### Work request
Reproduce the records below in full and without edits, omitting images.
■ ■ ■ ■ ■ ■ ■
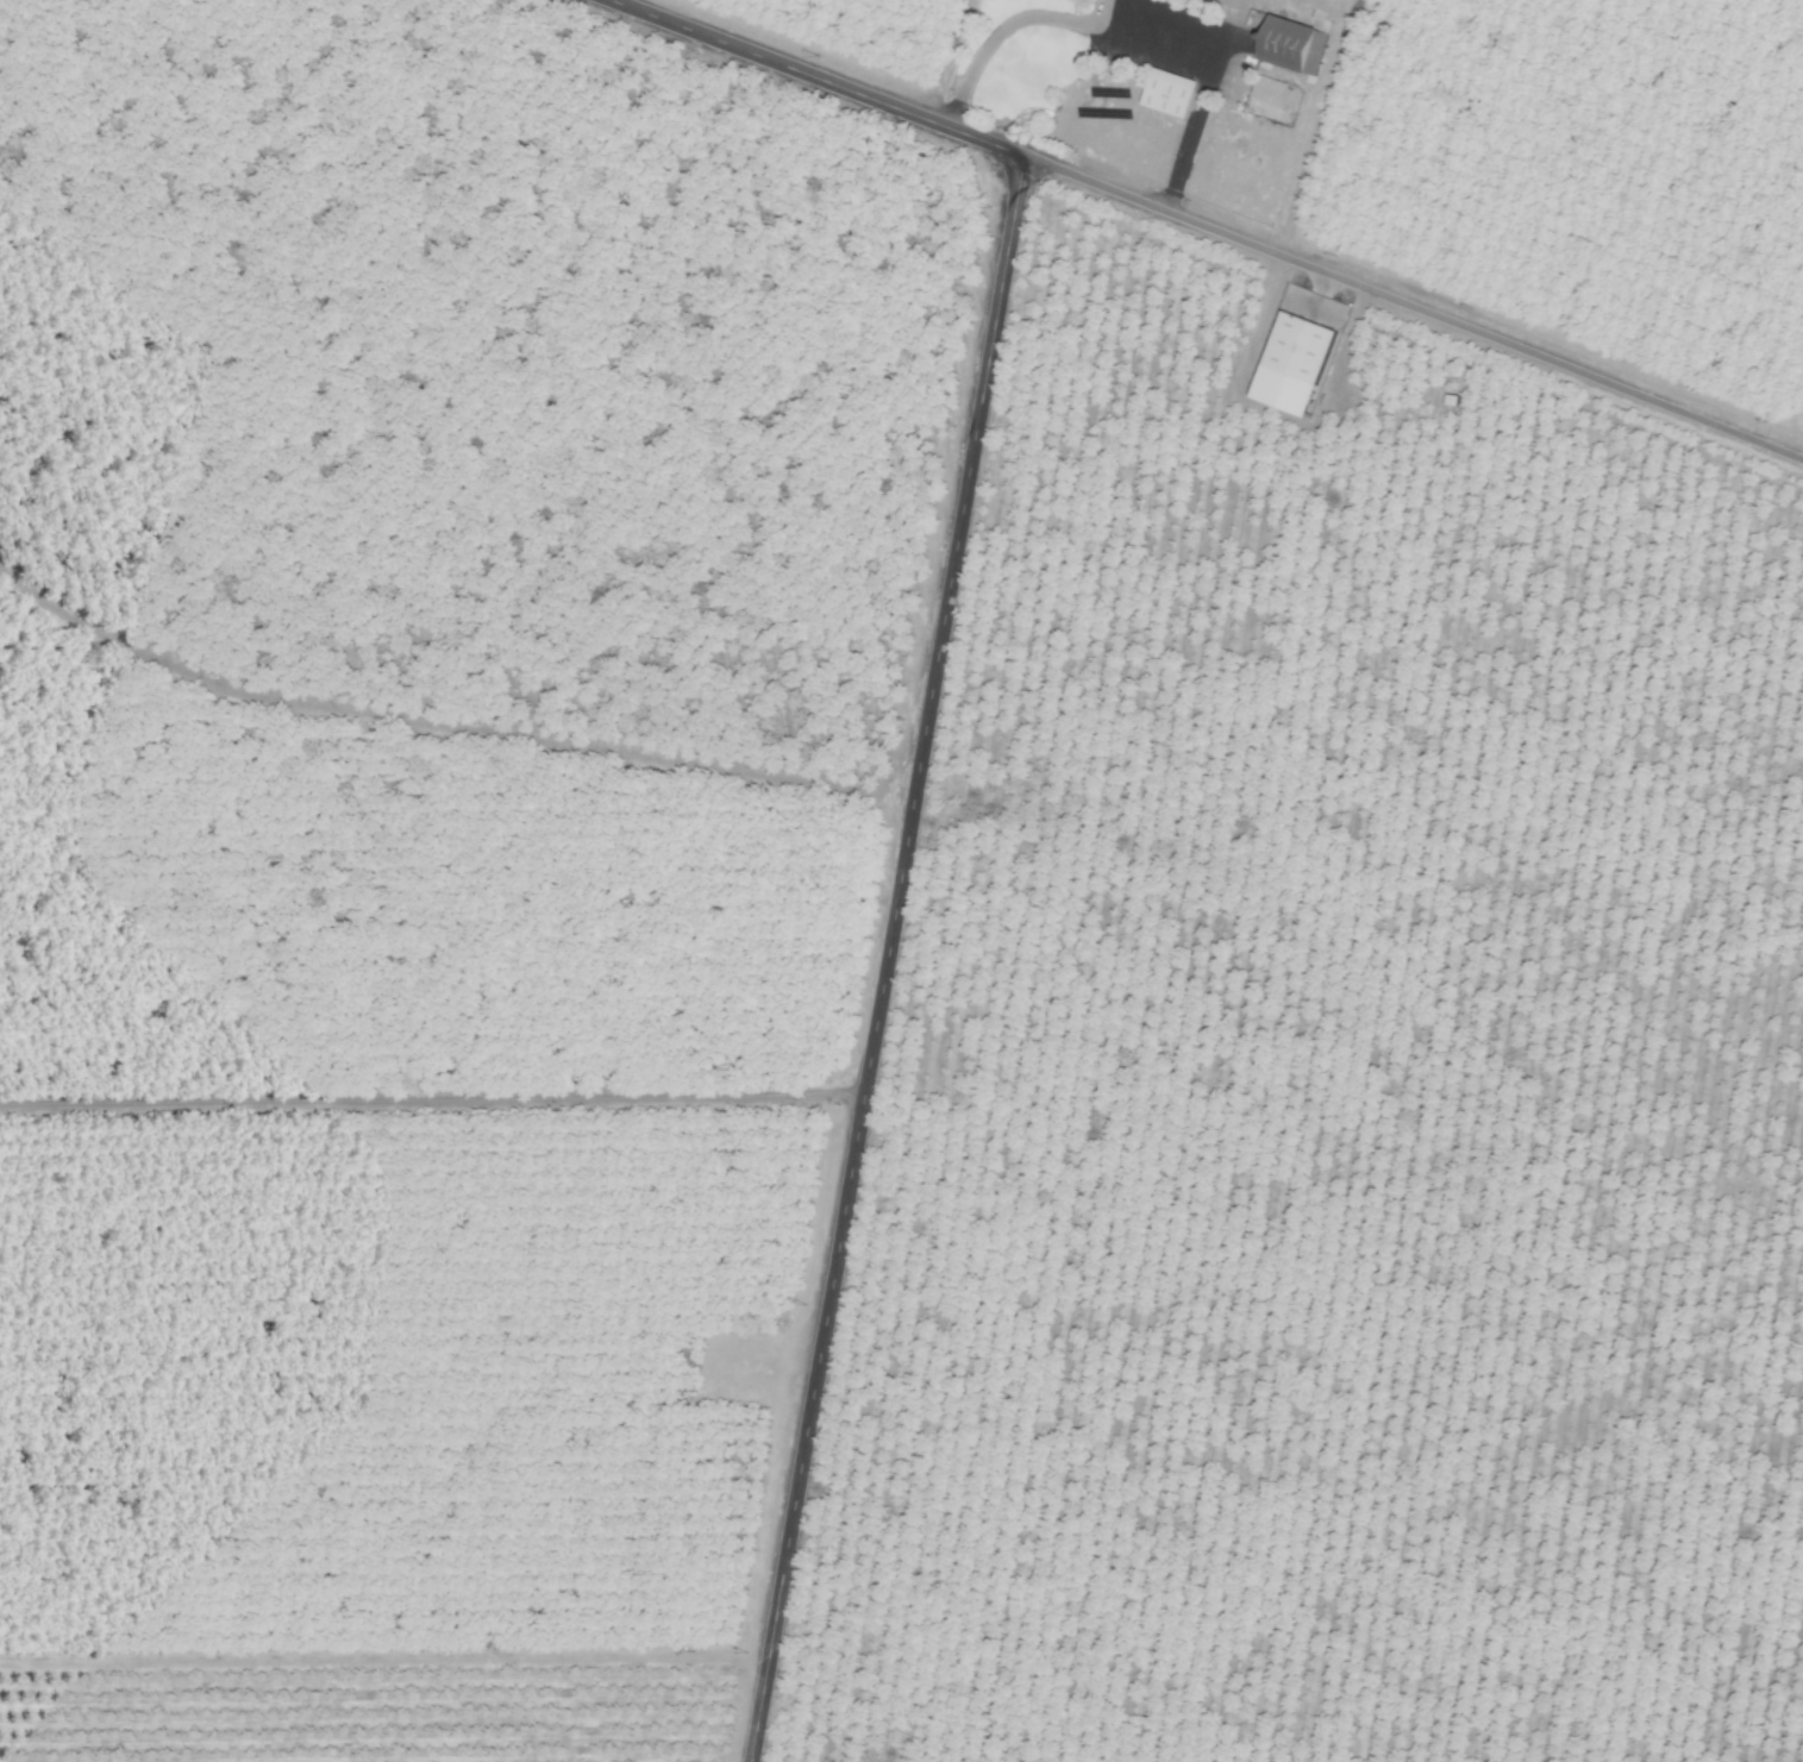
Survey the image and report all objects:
road: (1130, 27)
building: (1290, 46)
road: (812, 79)
building: (1168, 93)
road: (1412, 310)
building: (1296, 348)
road: (884, 960)
road: (430, 1098)

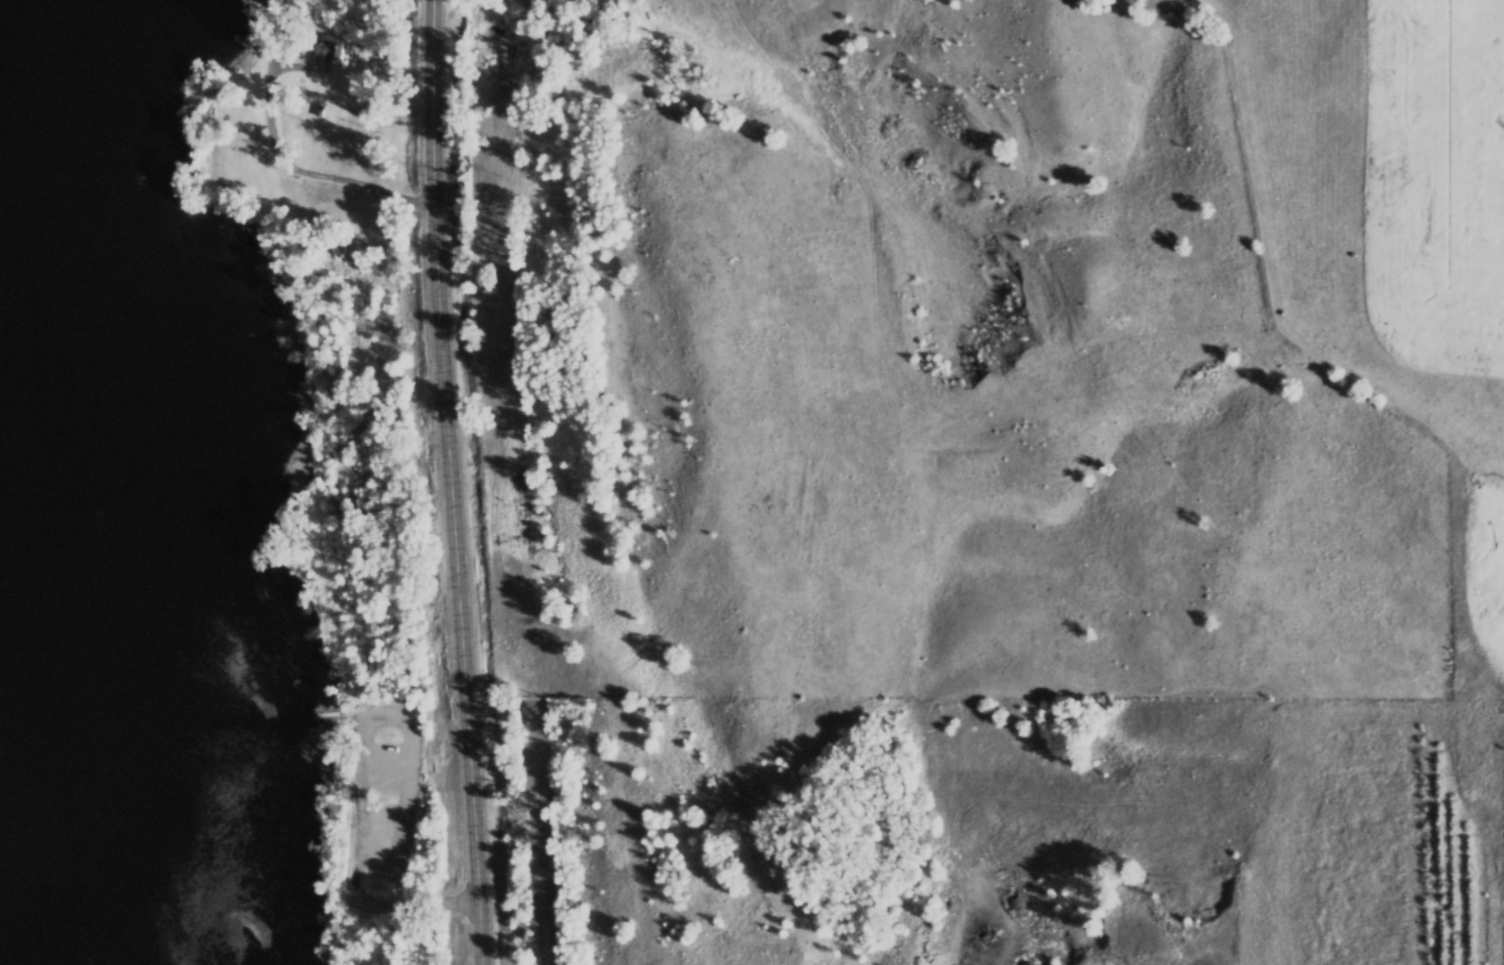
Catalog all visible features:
building: (325, 57)
road: (445, 483)
pier: (328, 715)
road: (350, 721)
road: (412, 746)
road: (384, 776)
park: (388, 815)
road: (368, 902)

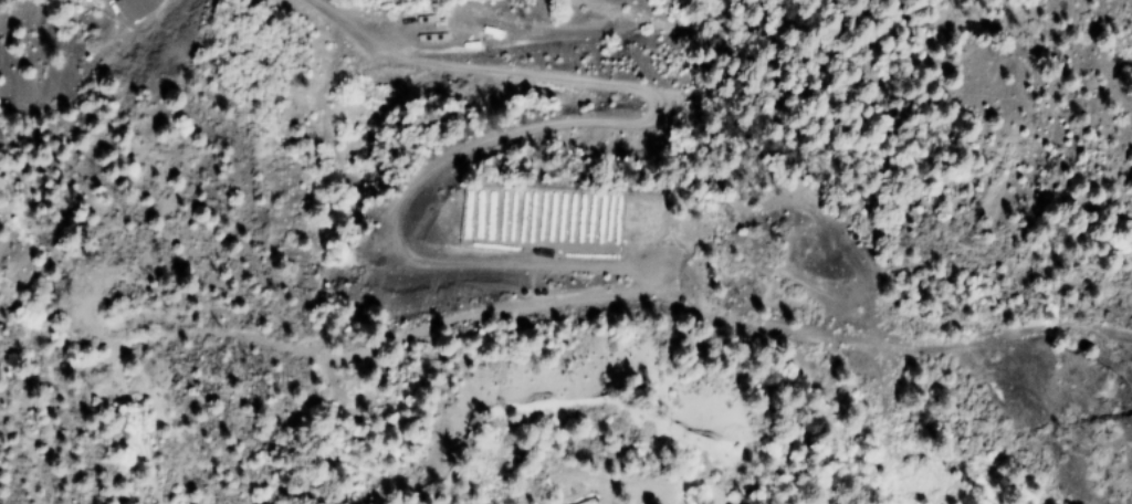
■ ■ ■ ■ ■ ■ ■
### Written answer
Survey the image and report all objects:
road: (1130, 27)
building: (1290, 46)
road: (812, 79)
building: (1168, 93)
road: (1412, 310)
building: (1296, 348)
road: (884, 960)
road: (430, 1098)

Catalog all visible features:
building: (325, 57)
road: (445, 483)
pier: (328, 715)
road: (350, 721)
road: (412, 746)
road: (384, 776)
park: (388, 815)
road: (368, 902)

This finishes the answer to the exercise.